What should be copied is the stretch of entries below from the line with "(294, 306) = (350, 178): green" up to and including the line with "(524, 265) = (346, 314): black marker -> none", exactly and without images.

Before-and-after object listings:
═══

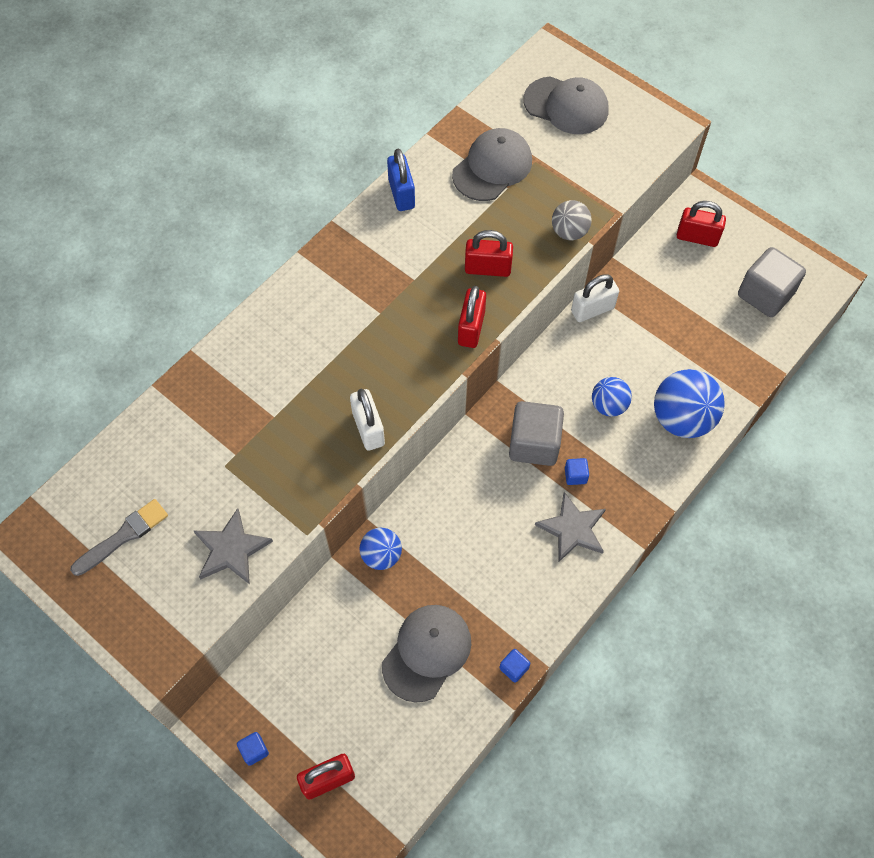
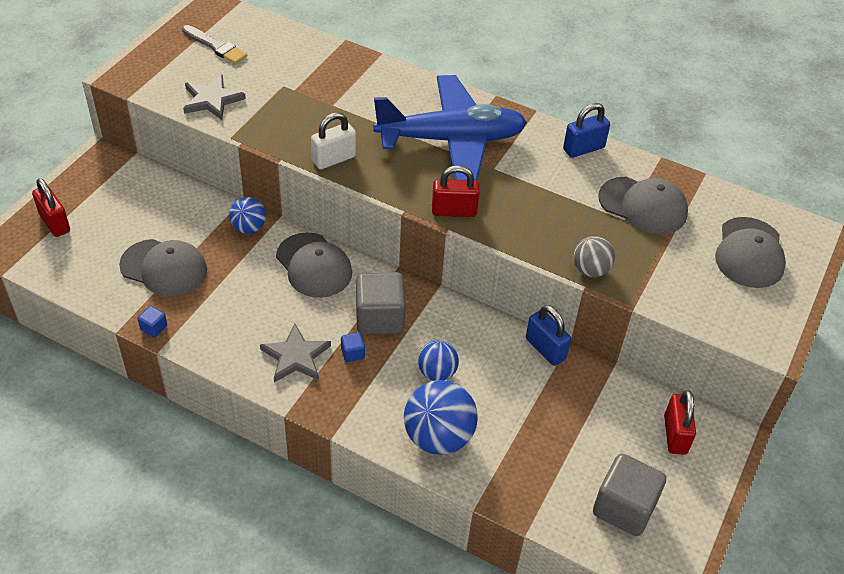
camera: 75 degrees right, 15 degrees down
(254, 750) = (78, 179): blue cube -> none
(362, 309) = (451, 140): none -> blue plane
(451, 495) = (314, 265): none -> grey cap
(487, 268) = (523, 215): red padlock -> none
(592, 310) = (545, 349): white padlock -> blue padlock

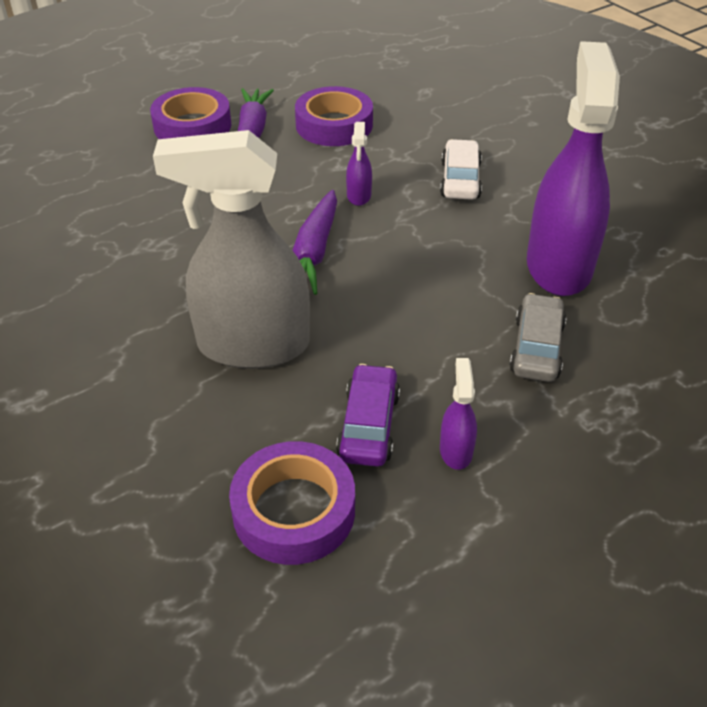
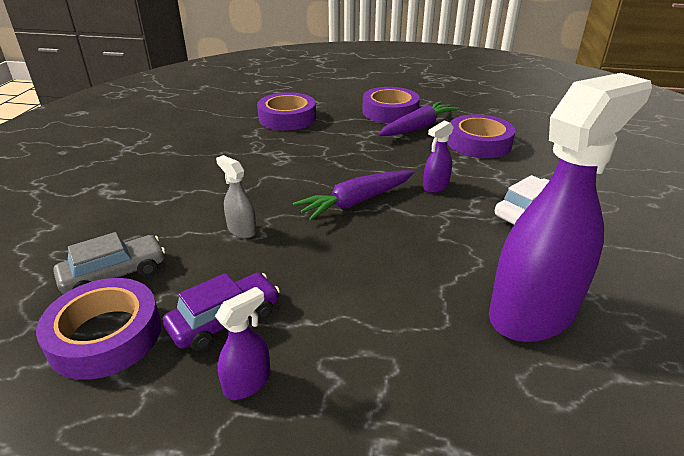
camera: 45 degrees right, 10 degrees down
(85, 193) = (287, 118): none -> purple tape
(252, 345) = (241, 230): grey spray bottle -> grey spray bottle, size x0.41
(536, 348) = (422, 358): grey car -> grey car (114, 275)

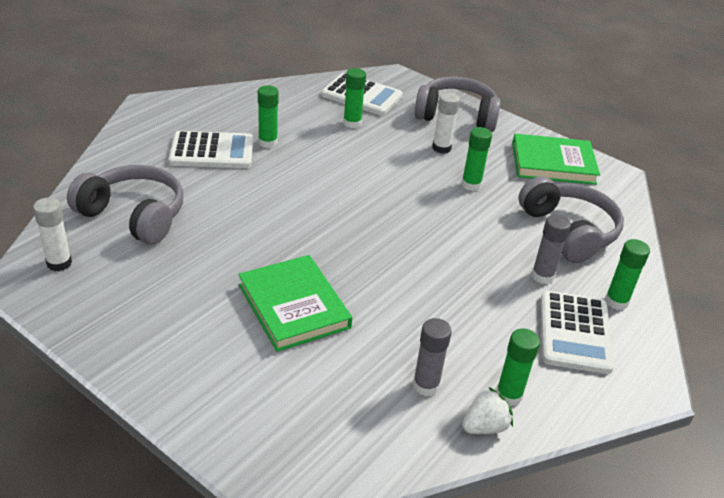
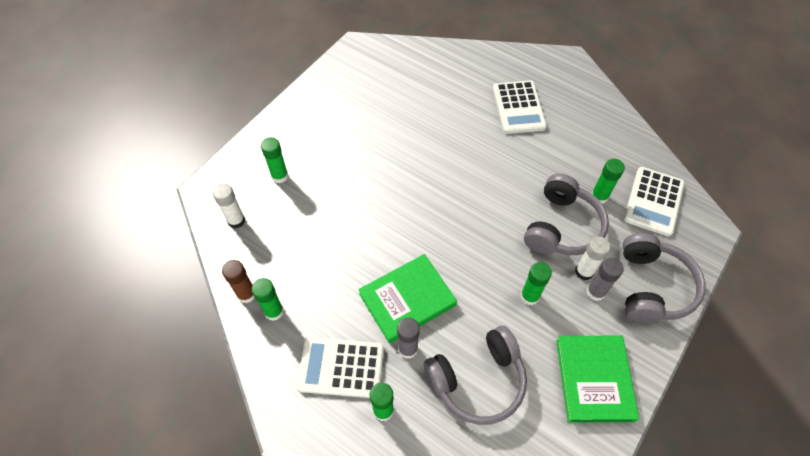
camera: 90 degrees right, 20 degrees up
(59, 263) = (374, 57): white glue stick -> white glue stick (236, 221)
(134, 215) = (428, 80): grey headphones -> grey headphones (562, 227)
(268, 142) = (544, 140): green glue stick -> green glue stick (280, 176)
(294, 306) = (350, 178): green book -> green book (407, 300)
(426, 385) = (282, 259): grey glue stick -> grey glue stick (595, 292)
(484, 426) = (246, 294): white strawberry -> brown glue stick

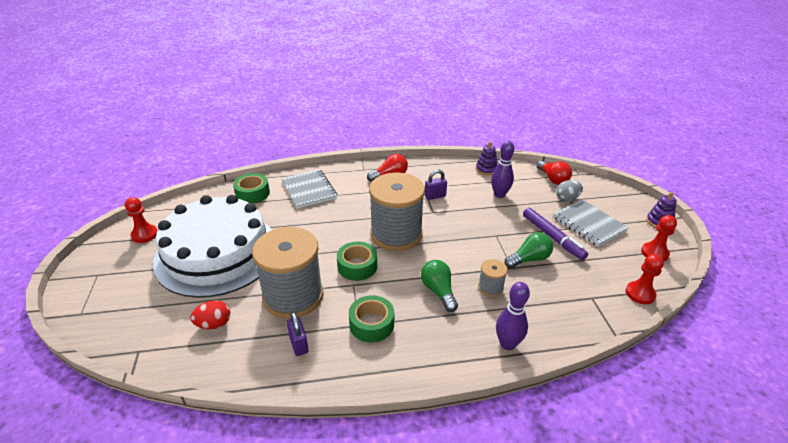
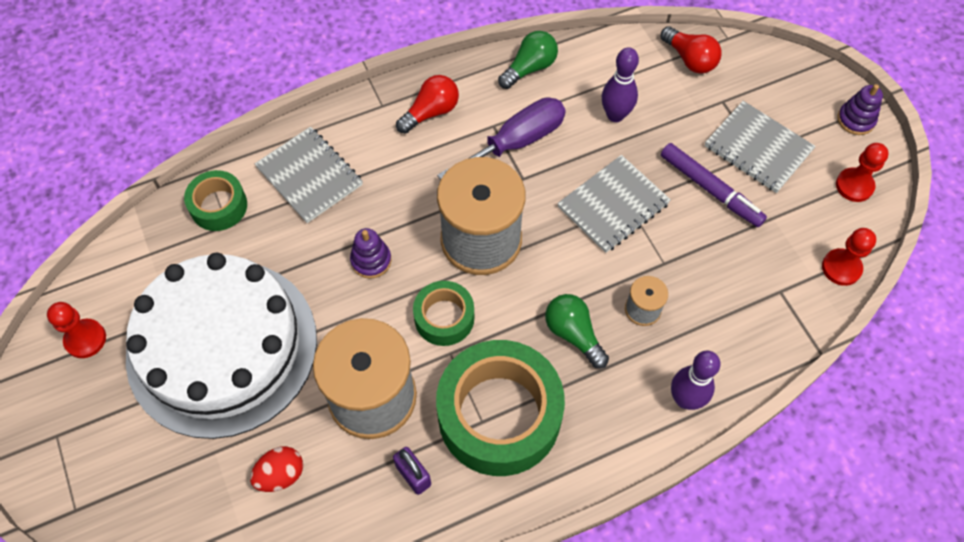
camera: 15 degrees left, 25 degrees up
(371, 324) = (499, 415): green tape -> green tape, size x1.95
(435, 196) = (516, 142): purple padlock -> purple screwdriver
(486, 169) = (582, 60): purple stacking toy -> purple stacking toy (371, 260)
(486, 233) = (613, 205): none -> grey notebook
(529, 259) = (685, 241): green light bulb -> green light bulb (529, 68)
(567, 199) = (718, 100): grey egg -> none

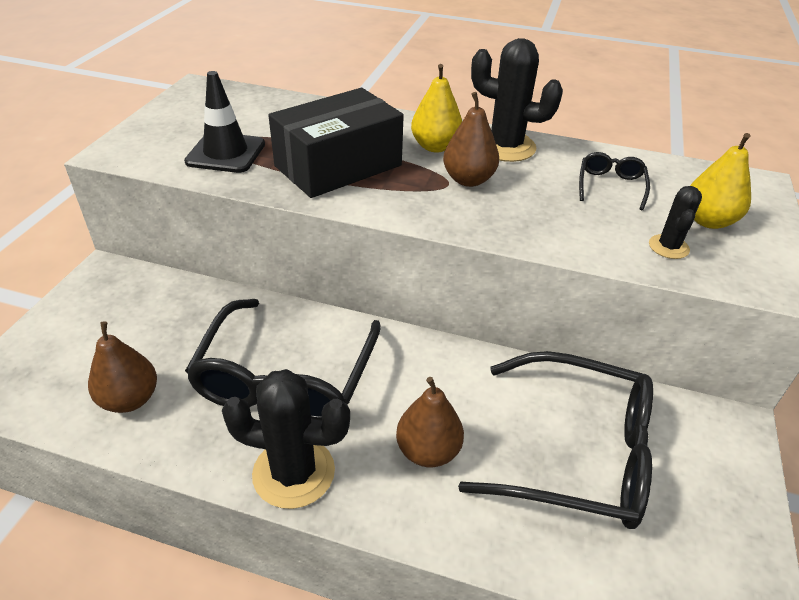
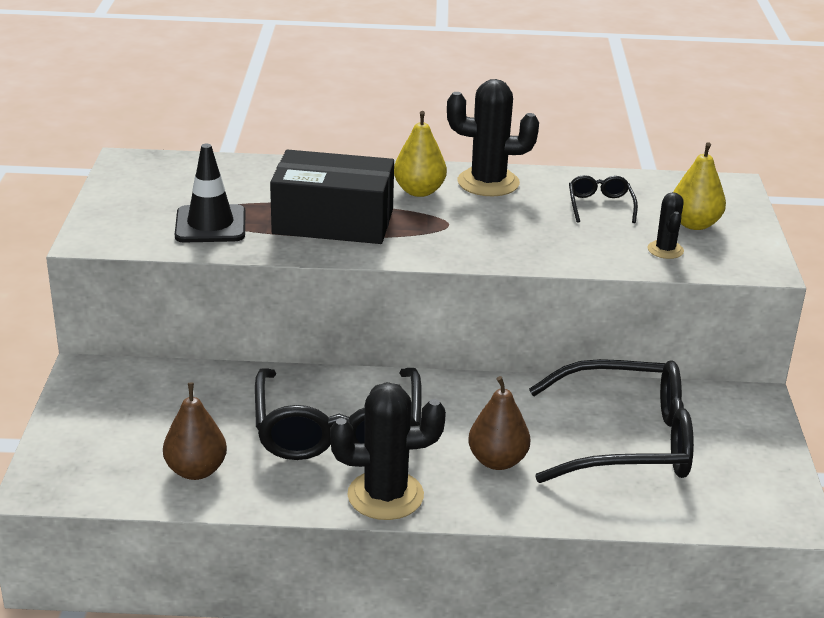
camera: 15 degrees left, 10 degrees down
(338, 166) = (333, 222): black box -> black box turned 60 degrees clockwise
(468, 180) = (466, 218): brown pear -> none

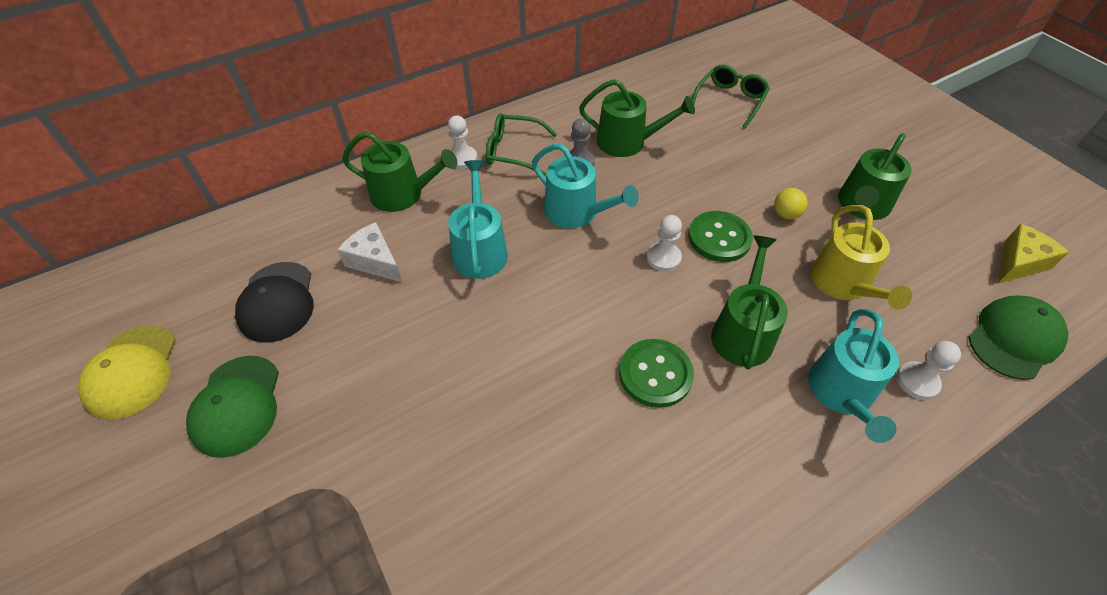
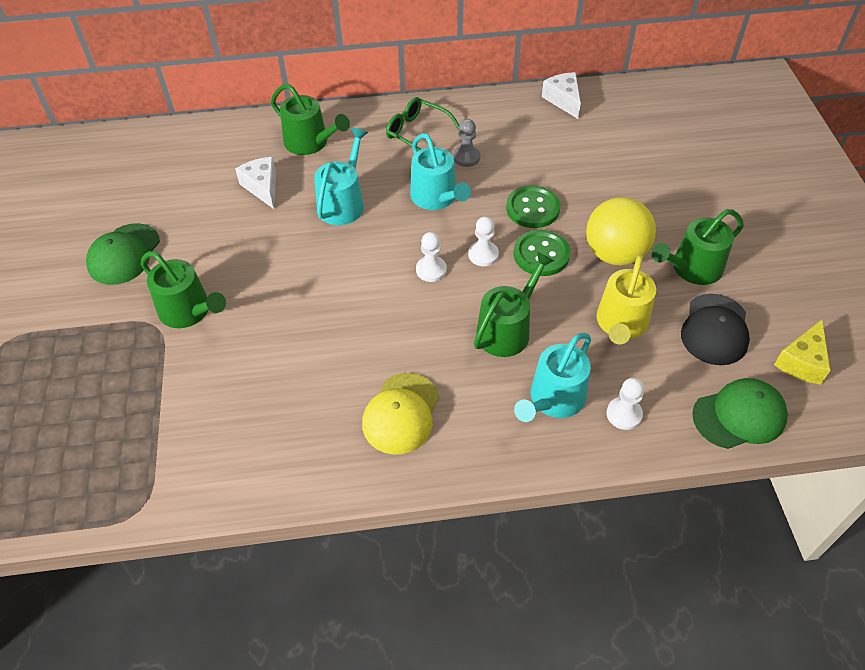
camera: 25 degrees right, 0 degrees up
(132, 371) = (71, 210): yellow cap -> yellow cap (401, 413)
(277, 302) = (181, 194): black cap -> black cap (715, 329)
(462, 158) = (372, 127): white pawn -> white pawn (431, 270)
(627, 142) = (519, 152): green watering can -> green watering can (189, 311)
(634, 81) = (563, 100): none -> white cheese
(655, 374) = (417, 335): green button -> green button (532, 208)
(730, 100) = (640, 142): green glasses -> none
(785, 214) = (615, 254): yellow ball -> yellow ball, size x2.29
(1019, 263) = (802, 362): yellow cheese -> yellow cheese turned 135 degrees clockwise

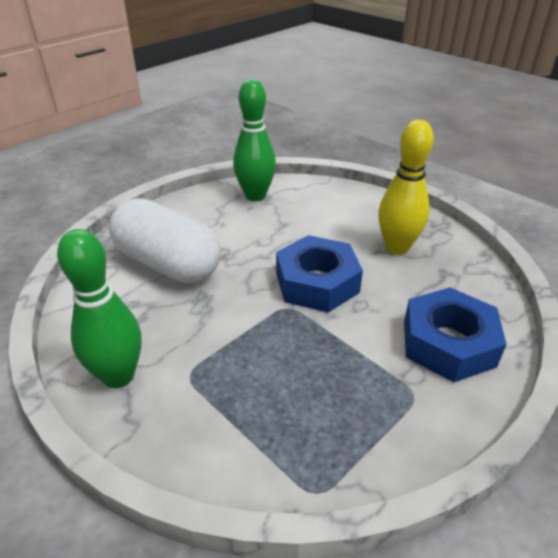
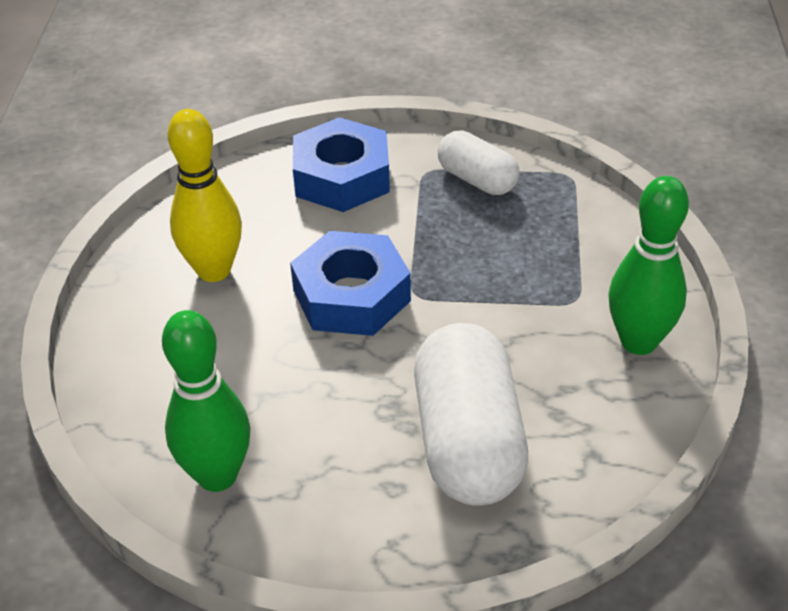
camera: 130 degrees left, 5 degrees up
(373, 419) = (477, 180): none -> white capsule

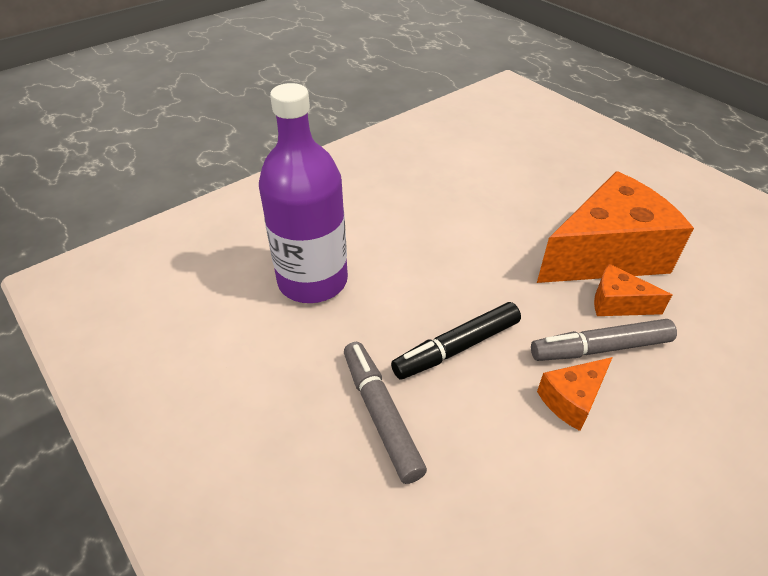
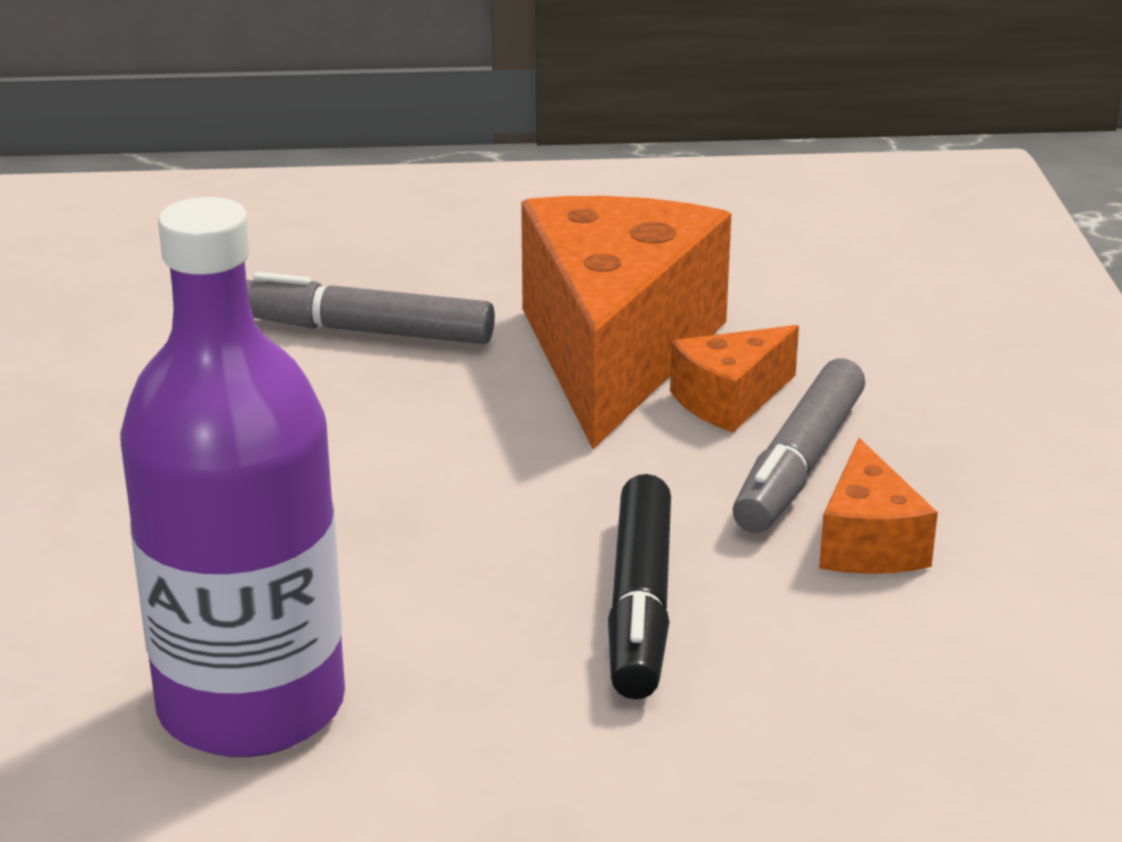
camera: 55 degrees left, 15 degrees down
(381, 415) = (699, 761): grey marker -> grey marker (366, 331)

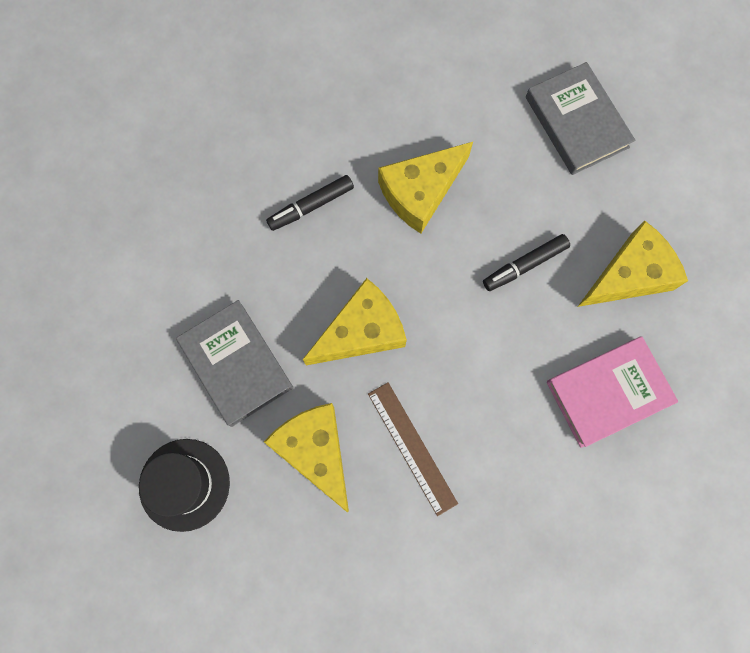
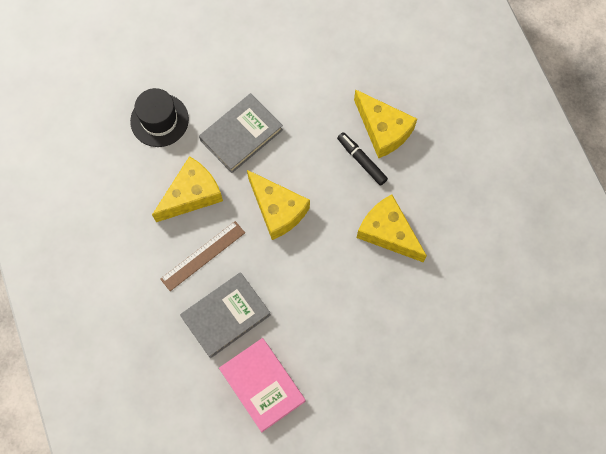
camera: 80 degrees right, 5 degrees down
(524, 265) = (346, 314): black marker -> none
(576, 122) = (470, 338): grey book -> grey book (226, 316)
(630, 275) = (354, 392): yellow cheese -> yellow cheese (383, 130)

═══

■ Your solution:
(294, 306) = (350, 178): green book -> green book (407, 300)
(426, 385) = (282, 259): grey glue stick -> grey glue stick (595, 292)
(484, 426) = (246, 294): white strawberry -> brown glue stick

camera: 15 degrees left, 25 degrees up
(371, 324) = (499, 415): green tape -> green tape, size x1.95
(435, 196) = (516, 142): purple padlock -> purple screwdriver
(486, 169) = (582, 60): purple stacking toy -> purple stacking toy (371, 260)
(486, 233) = (613, 205): none -> grey notebook
(529, 259) = (685, 241): green light bulb -> green light bulb (529, 68)
(567, 199) = (718, 100): grey egg -> none

camera: 15 degrees left, 10 degrees down
(338, 166) = (333, 222): black box -> black box turned 60 degrees clockwise
(468, 180) = (466, 218): brown pear -> none

camera: 25 degrees right, 0 degrees up
(132, 371) = (71, 210): yellow cap -> yellow cap (401, 413)
(277, 302) = (181, 194): black cap -> black cap (715, 329)
(462, 158) = (372, 127): white pawn -> white pawn (431, 270)
(627, 142) = (519, 152): green watering can -> green watering can (189, 311)
(634, 81) = (563, 100): none -> white cheese
(655, 374) = (417, 335): green button -> green button (532, 208)
(730, 100) = (640, 142): green glasses -> none
(785, 214) = (615, 254): yellow ball -> yellow ball, size x2.29
(1019, 263) = (802, 362): yellow cheese -> yellow cheese turned 135 degrees clockwise

camera: 130 degrees left, 5 degrees up
(373, 419) = (477, 180): none -> white capsule

camera: 55 degrees left, 15 degrees down
(381, 415) = (699, 761): grey marker -> grey marker (366, 331)

camera: 80 degrees right, 5 degrees down
(524, 265) = (346, 314): black marker -> none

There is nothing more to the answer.